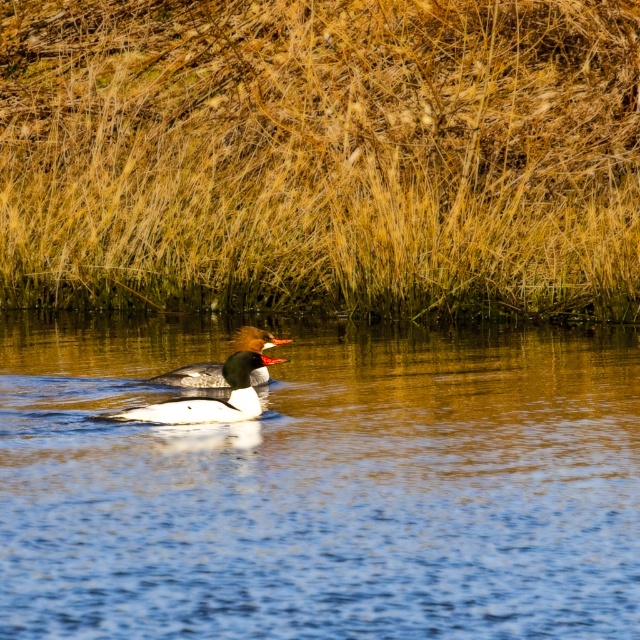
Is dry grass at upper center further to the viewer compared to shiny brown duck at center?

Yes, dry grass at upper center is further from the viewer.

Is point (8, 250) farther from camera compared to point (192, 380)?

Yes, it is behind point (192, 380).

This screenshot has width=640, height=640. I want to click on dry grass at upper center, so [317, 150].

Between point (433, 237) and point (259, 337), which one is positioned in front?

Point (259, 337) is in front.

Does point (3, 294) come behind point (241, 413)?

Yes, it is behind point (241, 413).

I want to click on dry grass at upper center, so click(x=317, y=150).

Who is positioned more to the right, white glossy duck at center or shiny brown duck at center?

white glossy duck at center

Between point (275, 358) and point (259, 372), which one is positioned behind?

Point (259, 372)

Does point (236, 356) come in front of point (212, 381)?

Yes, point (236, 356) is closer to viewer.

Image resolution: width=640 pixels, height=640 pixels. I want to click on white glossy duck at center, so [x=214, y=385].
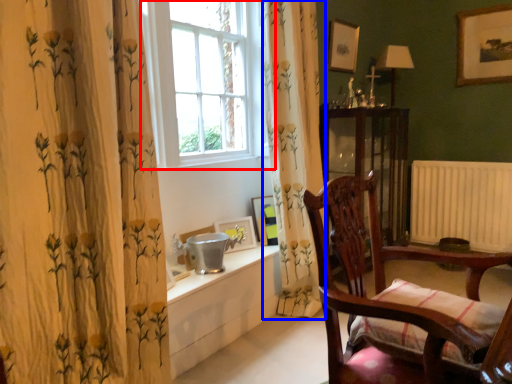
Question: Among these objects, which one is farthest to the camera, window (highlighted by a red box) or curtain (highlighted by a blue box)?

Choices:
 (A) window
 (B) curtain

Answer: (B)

..........

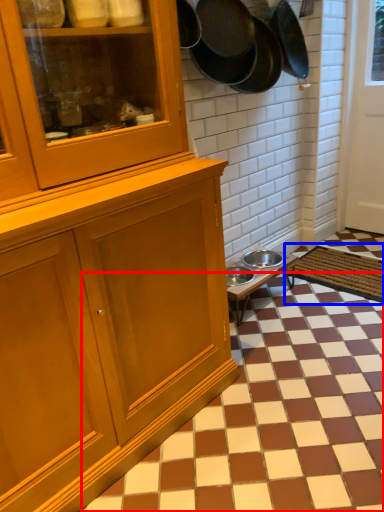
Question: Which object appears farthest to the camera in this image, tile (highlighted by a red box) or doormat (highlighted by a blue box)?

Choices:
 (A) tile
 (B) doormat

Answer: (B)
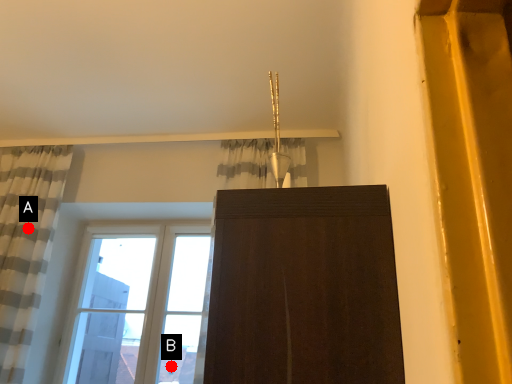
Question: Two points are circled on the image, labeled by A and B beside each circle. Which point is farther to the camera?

..........

*PROBLEM STATEMENT:* Starting at the line that has "Is dry grass" and stopping after the line that has "Yes, it is behind point (192, 380).", put "observer" in place of every "viewer" in the listing above. Return only those lines, with nothing else changed.

*EXERCISE SOLUTION:*
Is dry grass at upper center further to the observer compared to shiny brown duck at center?

Yes, dry grass at upper center is further from the observer.

Is point (8, 250) farther from camera compared to point (192, 380)?

Yes, it is behind point (192, 380).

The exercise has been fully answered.